Images do not belong in the copy. Retype all the entries below exactly.

** Records supplied follows **

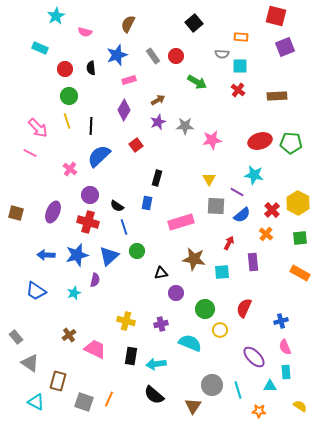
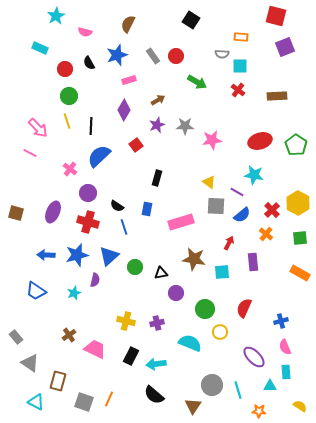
black square at (194, 23): moved 3 px left, 3 px up; rotated 18 degrees counterclockwise
black semicircle at (91, 68): moved 2 px left, 5 px up; rotated 24 degrees counterclockwise
purple star at (158, 122): moved 1 px left, 3 px down
green pentagon at (291, 143): moved 5 px right, 2 px down; rotated 30 degrees clockwise
yellow triangle at (209, 179): moved 3 px down; rotated 24 degrees counterclockwise
purple circle at (90, 195): moved 2 px left, 2 px up
blue rectangle at (147, 203): moved 6 px down
green circle at (137, 251): moved 2 px left, 16 px down
purple cross at (161, 324): moved 4 px left, 1 px up
yellow circle at (220, 330): moved 2 px down
black rectangle at (131, 356): rotated 18 degrees clockwise
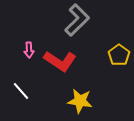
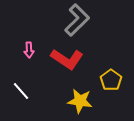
yellow pentagon: moved 8 px left, 25 px down
red L-shape: moved 7 px right, 2 px up
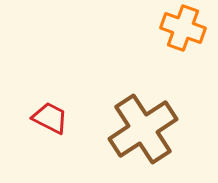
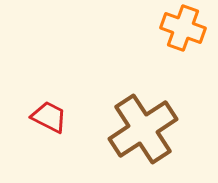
red trapezoid: moved 1 px left, 1 px up
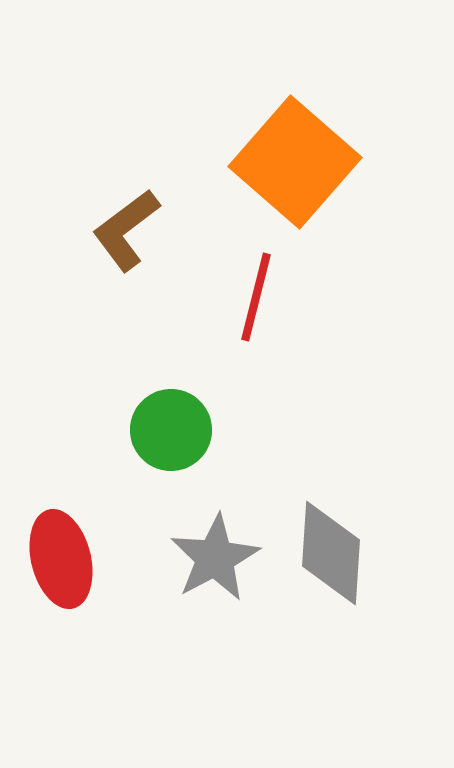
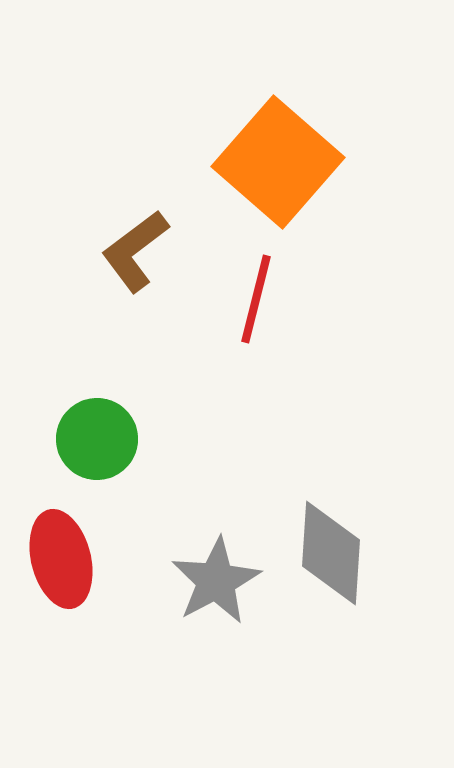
orange square: moved 17 px left
brown L-shape: moved 9 px right, 21 px down
red line: moved 2 px down
green circle: moved 74 px left, 9 px down
gray star: moved 1 px right, 23 px down
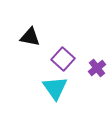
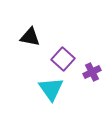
purple cross: moved 5 px left, 4 px down; rotated 12 degrees clockwise
cyan triangle: moved 4 px left, 1 px down
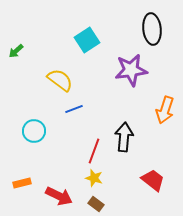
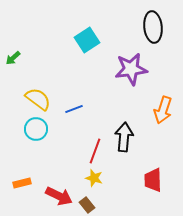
black ellipse: moved 1 px right, 2 px up
green arrow: moved 3 px left, 7 px down
purple star: moved 1 px up
yellow semicircle: moved 22 px left, 19 px down
orange arrow: moved 2 px left
cyan circle: moved 2 px right, 2 px up
red line: moved 1 px right
red trapezoid: rotated 130 degrees counterclockwise
brown rectangle: moved 9 px left, 1 px down; rotated 14 degrees clockwise
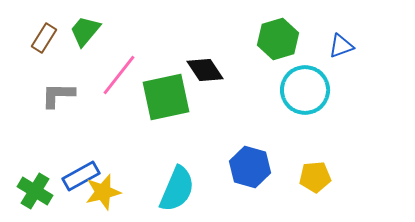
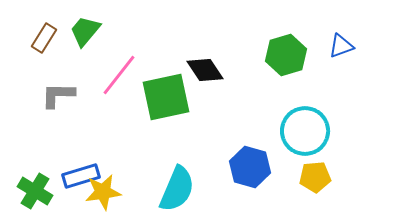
green hexagon: moved 8 px right, 16 px down
cyan circle: moved 41 px down
blue rectangle: rotated 12 degrees clockwise
yellow star: rotated 6 degrees clockwise
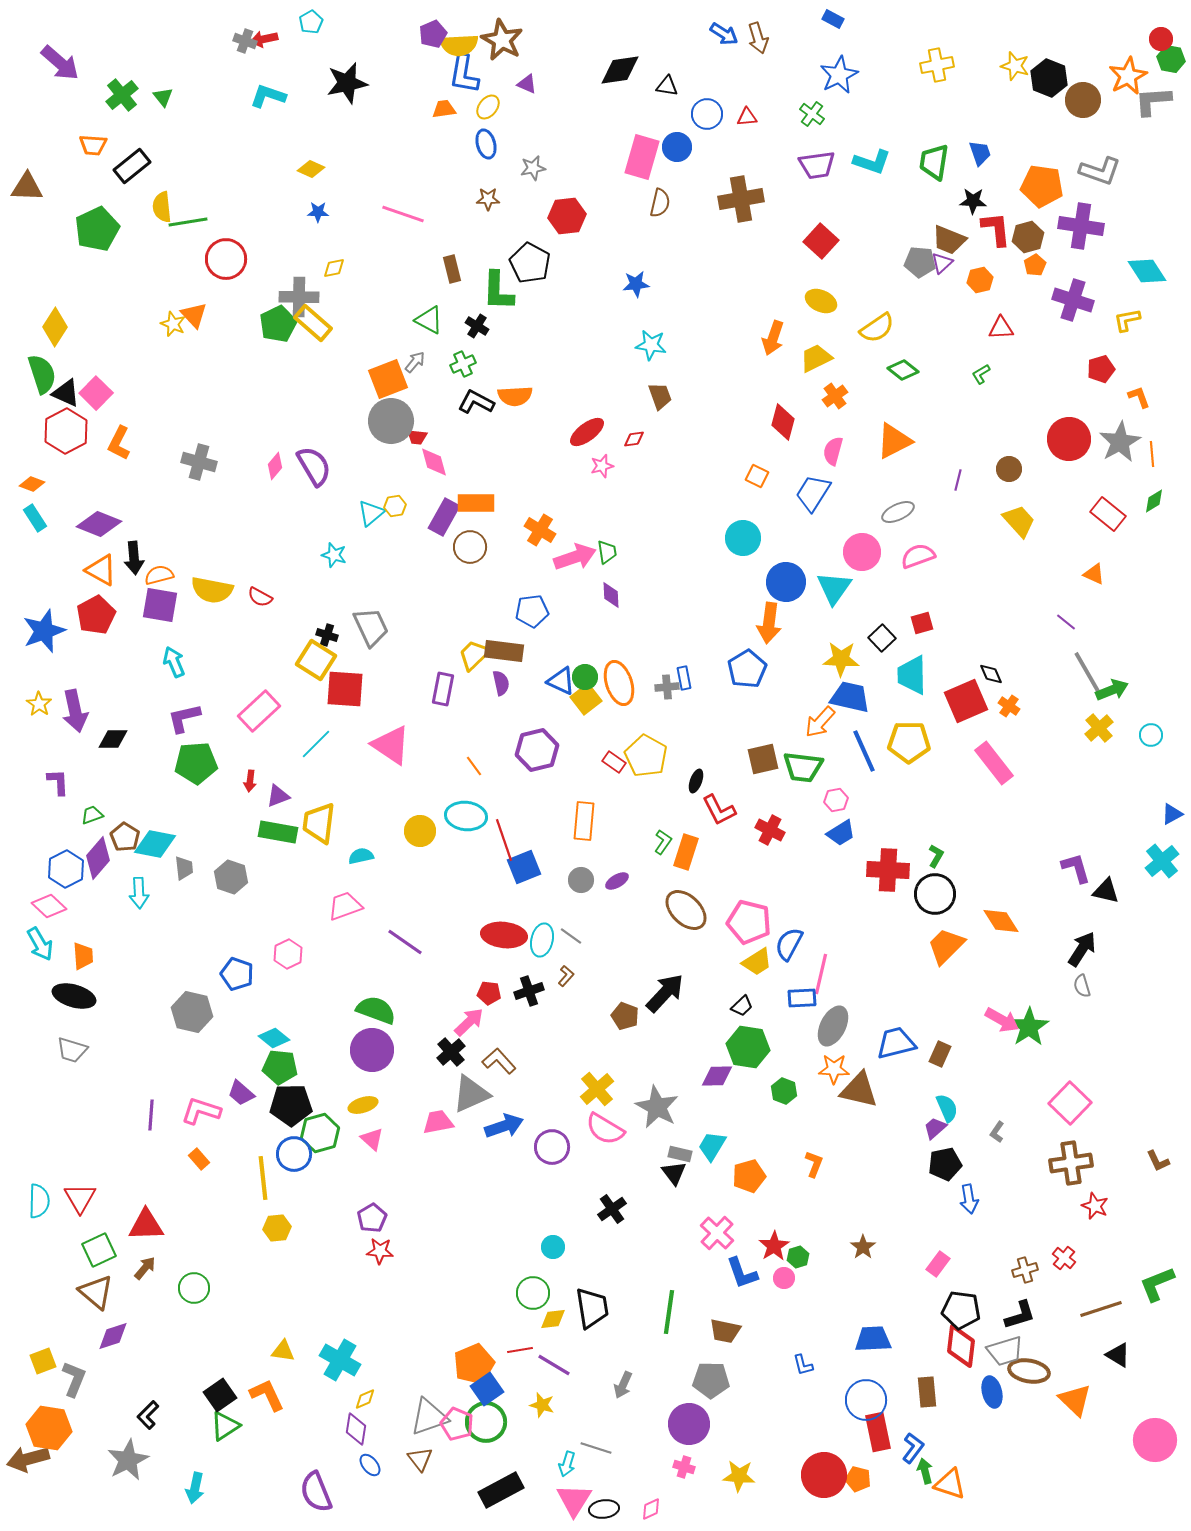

** End of Records supplied **

The answer »
black square at (194, 23): moved 3 px left, 3 px up; rotated 18 degrees counterclockwise
black semicircle at (91, 68): moved 2 px left, 5 px up; rotated 24 degrees counterclockwise
purple star at (158, 122): moved 1 px left, 3 px down
green pentagon at (291, 143): moved 5 px right, 2 px down; rotated 30 degrees clockwise
yellow triangle at (209, 179): moved 3 px down; rotated 24 degrees counterclockwise
purple circle at (90, 195): moved 2 px left, 2 px up
blue rectangle at (147, 203): moved 6 px down
green circle at (137, 251): moved 2 px left, 16 px down
purple cross at (161, 324): moved 4 px left, 1 px up
yellow circle at (220, 330): moved 2 px down
black rectangle at (131, 356): rotated 18 degrees clockwise
yellow pentagon: moved 8 px left, 25 px down
red L-shape: moved 7 px right, 2 px up
red trapezoid: moved 1 px left, 1 px up
orange square: moved 17 px left
brown L-shape: moved 9 px right, 21 px down
red line: moved 2 px down
green circle: moved 74 px left, 9 px down
gray star: moved 1 px right, 23 px down
purple cross: moved 5 px left, 4 px down; rotated 12 degrees clockwise
cyan triangle: moved 4 px left, 1 px down
black ellipse: moved 1 px right, 2 px up
green arrow: moved 3 px left, 7 px down
purple star: moved 1 px up
yellow semicircle: moved 22 px left, 19 px down
orange arrow: moved 2 px left
cyan circle: moved 2 px right, 2 px up
red line: moved 1 px right
red trapezoid: rotated 130 degrees counterclockwise
brown rectangle: moved 9 px left, 1 px down; rotated 14 degrees clockwise
green hexagon: moved 8 px right, 16 px down
cyan circle: moved 41 px down
blue rectangle: rotated 12 degrees clockwise
yellow star: rotated 6 degrees clockwise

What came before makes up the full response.